**PROMPT**
Lines containing the word "green" in the data below: say how many, with no other text.

Collected data entries
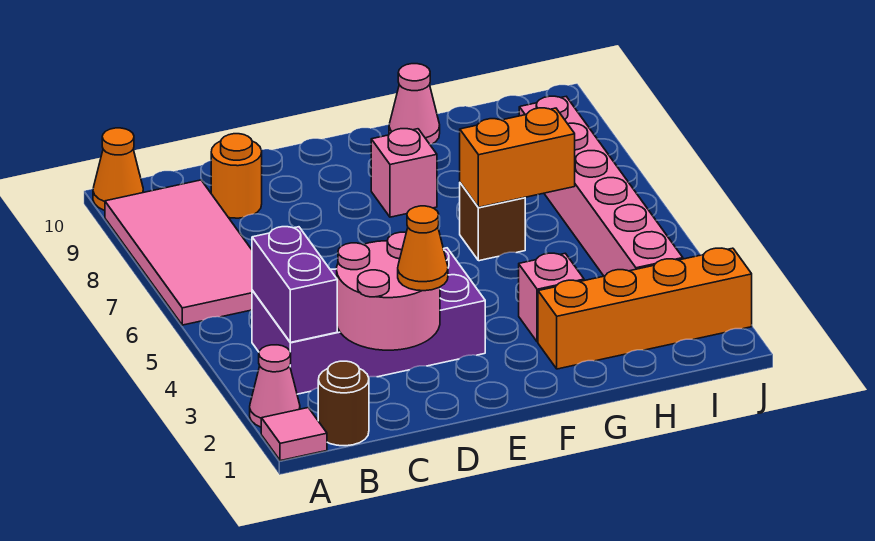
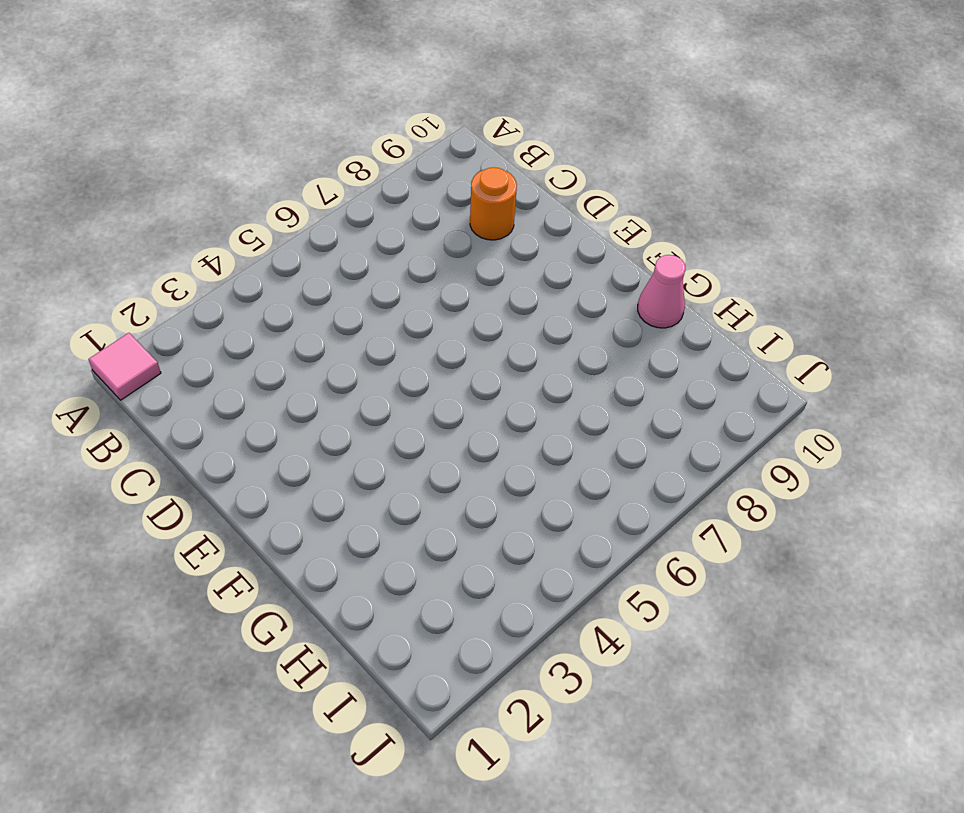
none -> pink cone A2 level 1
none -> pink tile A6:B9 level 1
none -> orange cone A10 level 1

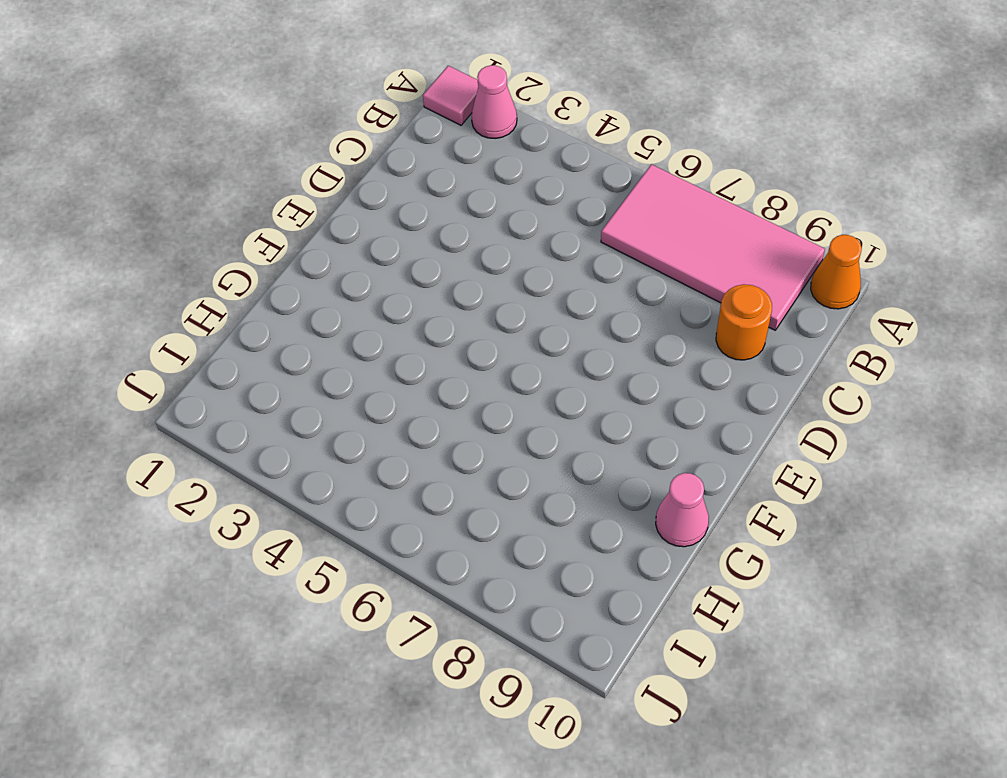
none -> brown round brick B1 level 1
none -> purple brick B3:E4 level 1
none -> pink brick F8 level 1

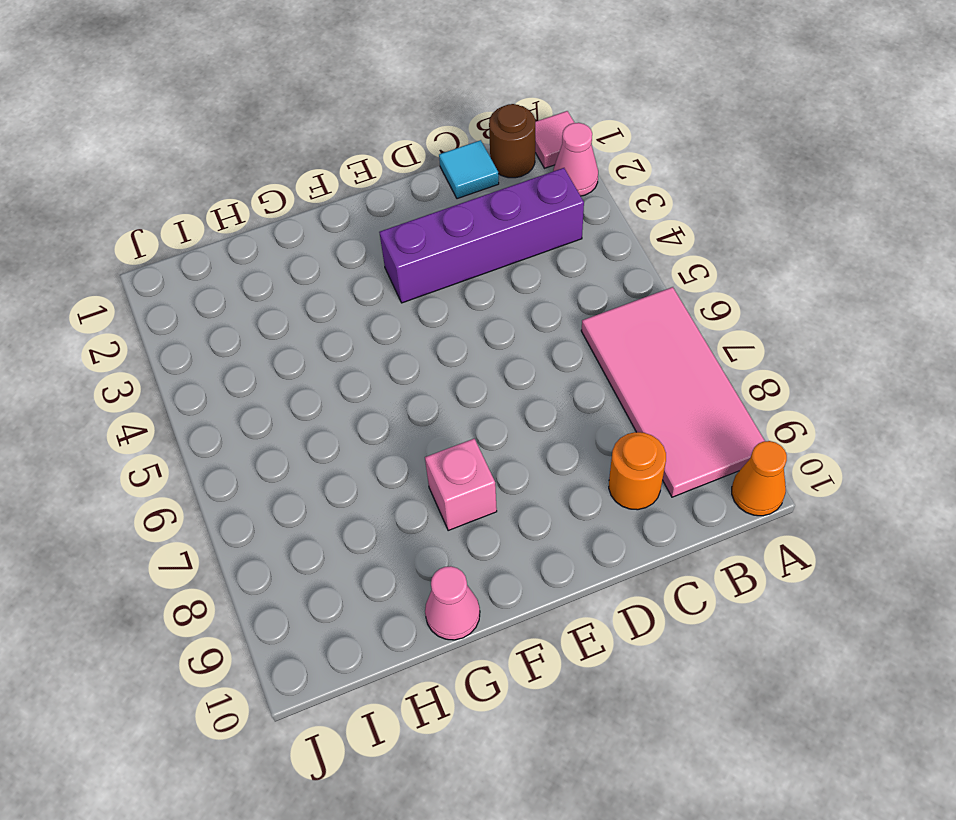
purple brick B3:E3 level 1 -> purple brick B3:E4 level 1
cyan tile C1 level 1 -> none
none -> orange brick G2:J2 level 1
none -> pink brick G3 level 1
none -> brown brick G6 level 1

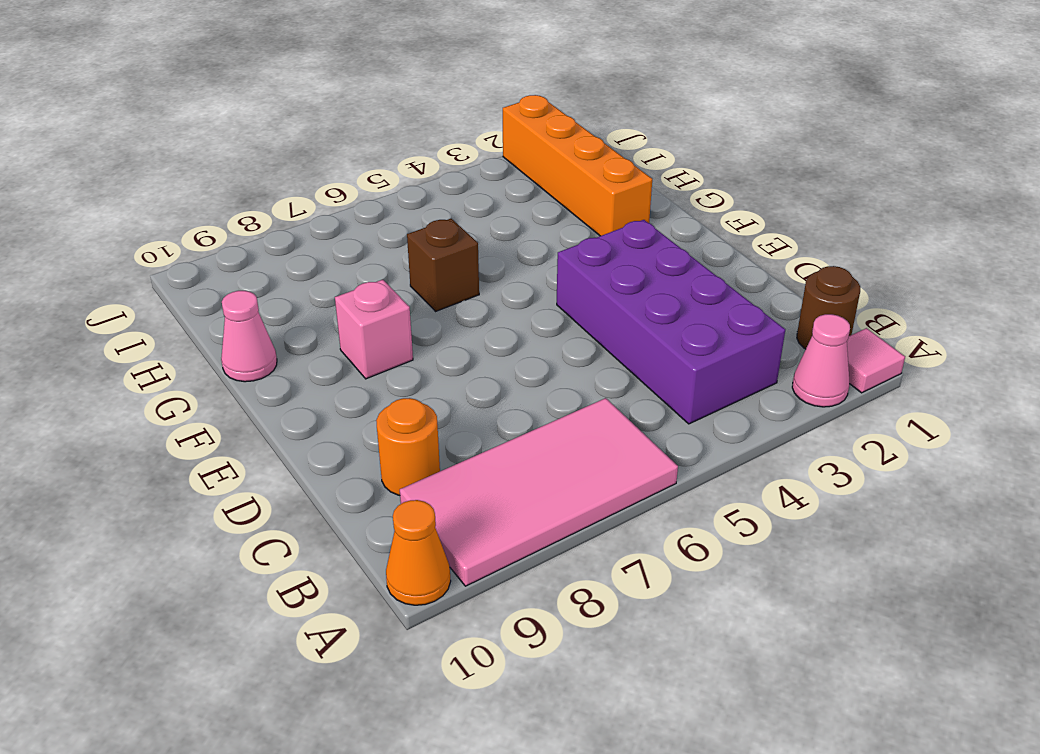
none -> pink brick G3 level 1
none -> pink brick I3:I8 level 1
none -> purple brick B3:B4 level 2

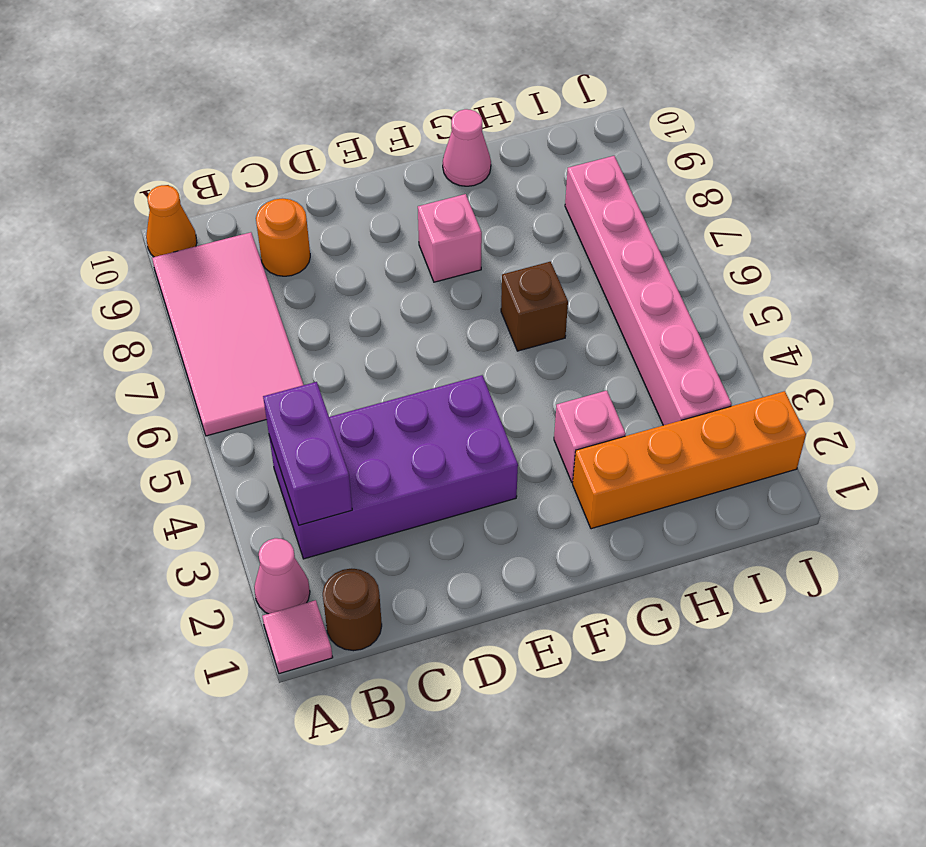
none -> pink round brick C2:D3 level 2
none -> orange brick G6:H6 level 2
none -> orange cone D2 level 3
==
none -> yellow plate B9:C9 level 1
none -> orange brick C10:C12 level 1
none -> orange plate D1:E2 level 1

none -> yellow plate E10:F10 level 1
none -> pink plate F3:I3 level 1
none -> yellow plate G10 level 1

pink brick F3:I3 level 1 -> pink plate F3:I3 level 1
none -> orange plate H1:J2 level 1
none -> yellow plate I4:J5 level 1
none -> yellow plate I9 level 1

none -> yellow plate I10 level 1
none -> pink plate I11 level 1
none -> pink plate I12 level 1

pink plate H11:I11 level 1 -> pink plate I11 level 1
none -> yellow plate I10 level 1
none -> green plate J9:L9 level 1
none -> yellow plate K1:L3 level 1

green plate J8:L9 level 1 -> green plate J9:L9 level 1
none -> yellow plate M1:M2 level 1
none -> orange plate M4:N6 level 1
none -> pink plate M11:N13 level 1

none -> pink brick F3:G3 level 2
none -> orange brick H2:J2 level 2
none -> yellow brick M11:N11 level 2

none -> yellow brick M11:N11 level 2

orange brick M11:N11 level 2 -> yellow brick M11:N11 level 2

**YOUR RESPONSE**
2